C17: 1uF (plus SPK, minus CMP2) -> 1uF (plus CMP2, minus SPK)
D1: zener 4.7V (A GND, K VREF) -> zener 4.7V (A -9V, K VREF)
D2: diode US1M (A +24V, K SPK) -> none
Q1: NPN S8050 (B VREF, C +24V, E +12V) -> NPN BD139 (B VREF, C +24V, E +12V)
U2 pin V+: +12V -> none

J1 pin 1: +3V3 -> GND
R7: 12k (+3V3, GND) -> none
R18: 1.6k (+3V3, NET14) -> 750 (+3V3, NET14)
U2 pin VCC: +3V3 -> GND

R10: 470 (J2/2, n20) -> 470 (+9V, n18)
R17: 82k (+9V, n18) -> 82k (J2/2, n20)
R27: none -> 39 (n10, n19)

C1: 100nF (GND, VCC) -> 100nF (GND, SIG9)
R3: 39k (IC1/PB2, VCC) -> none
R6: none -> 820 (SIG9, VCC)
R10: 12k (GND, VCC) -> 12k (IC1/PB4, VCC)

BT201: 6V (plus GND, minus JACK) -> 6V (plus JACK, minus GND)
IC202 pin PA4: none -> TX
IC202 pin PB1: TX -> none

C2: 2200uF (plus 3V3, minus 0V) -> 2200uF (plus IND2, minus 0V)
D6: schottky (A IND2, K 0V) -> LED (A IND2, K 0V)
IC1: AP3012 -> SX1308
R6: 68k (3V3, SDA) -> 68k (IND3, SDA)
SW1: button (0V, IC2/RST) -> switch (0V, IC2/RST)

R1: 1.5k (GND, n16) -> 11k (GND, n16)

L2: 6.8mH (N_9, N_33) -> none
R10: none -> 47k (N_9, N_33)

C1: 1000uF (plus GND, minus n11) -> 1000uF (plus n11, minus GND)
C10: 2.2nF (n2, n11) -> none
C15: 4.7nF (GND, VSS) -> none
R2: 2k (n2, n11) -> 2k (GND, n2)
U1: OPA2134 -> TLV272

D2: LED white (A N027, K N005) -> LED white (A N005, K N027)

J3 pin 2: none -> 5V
--
**Task prompt:** Every entry above should be given again exactly as shown.

**Result:**
C17: 1uF (plus SPK, minus CMP2) -> 1uF (plus CMP2, minus SPK)
D1: zener 4.7V (A GND, K VREF) -> zener 4.7V (A -9V, K VREF)
D2: diode US1M (A +24V, K SPK) -> none
Q1: NPN S8050 (B VREF, C +24V, E +12V) -> NPN BD139 (B VREF, C +24V, E +12V)
U2 pin V+: +12V -> none

J1 pin 1: +3V3 -> GND
R7: 12k (+3V3, GND) -> none
R18: 1.6k (+3V3, NET14) -> 750 (+3V3, NET14)
U2 pin VCC: +3V3 -> GND

R10: 470 (J2/2, n20) -> 470 (+9V, n18)
R17: 82k (+9V, n18) -> 82k (J2/2, n20)
R27: none -> 39 (n10, n19)

C1: 100nF (GND, VCC) -> 100nF (GND, SIG9)
R3: 39k (IC1/PB2, VCC) -> none
R6: none -> 820 (SIG9, VCC)
R10: 12k (GND, VCC) -> 12k (IC1/PB4, VCC)

BT201: 6V (plus GND, minus JACK) -> 6V (plus JACK, minus GND)
IC202 pin PA4: none -> TX
IC202 pin PB1: TX -> none

C2: 2200uF (plus 3V3, minus 0V) -> 2200uF (plus IND2, minus 0V)
D6: schottky (A IND2, K 0V) -> LED (A IND2, K 0V)
IC1: AP3012 -> SX1308
R6: 68k (3V3, SDA) -> 68k (IND3, SDA)
SW1: button (0V, IC2/RST) -> switch (0V, IC2/RST)

R1: 1.5k (GND, n16) -> 11k (GND, n16)

L2: 6.8mH (N_9, N_33) -> none
R10: none -> 47k (N_9, N_33)

C1: 1000uF (plus GND, minus n11) -> 1000uF (plus n11, minus GND)
C10: 2.2nF (n2, n11) -> none
C15: 4.7nF (GND, VSS) -> none
R2: 2k (n2, n11) -> 2k (GND, n2)
U1: OPA2134 -> TLV272

D2: LED white (A N027, K N005) -> LED white (A N005, K N027)

J3 pin 2: none -> 5V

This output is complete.